Work item | The reply should hold every line of the data below, unchanged, and none of the pictures.

Supplied information |

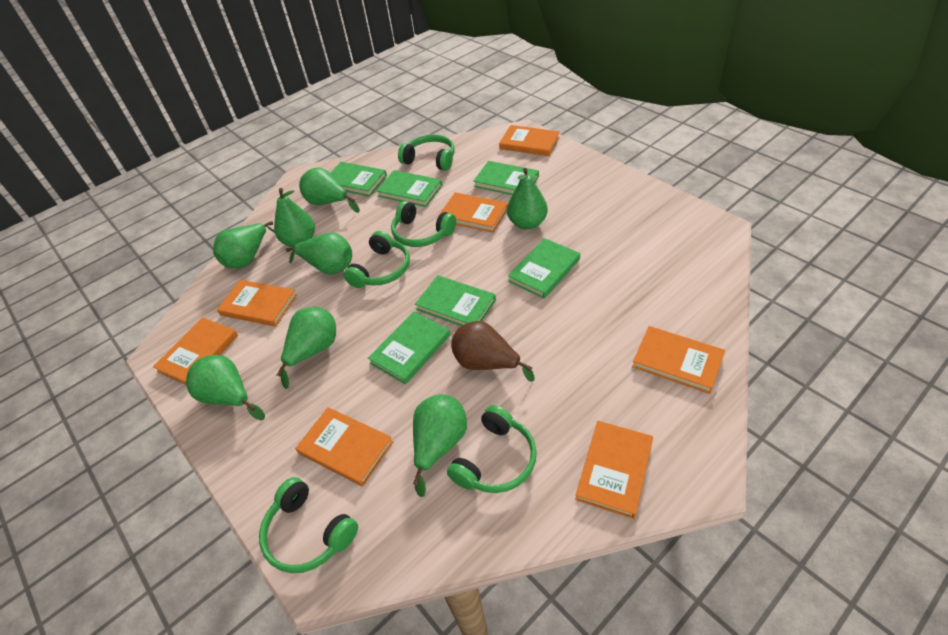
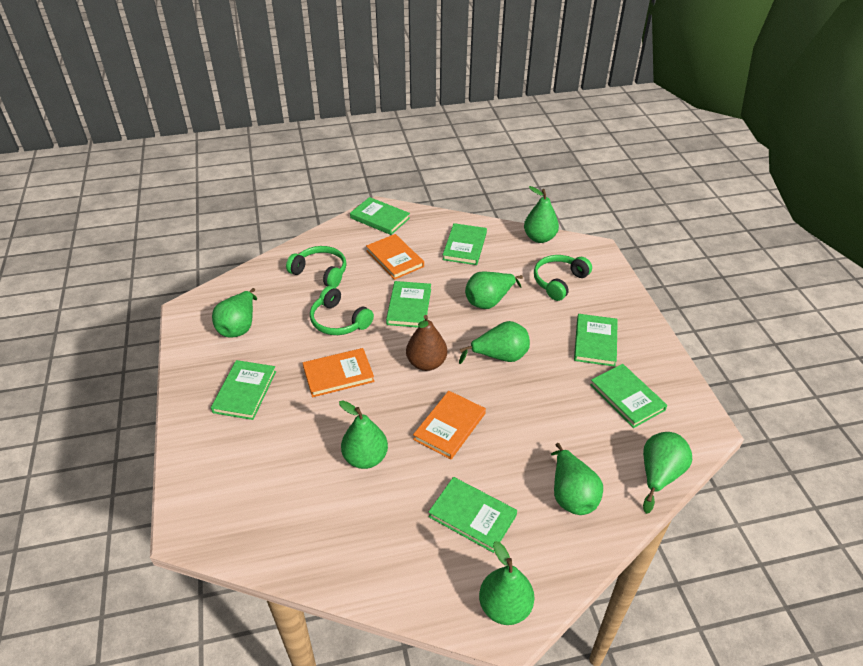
green book: 6 -> 7
green headphones: 5 -> 3
orange book: 7 -> 3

Response to this task |
green book: 6 -> 7
green headphones: 5 -> 3
orange book: 7 -> 3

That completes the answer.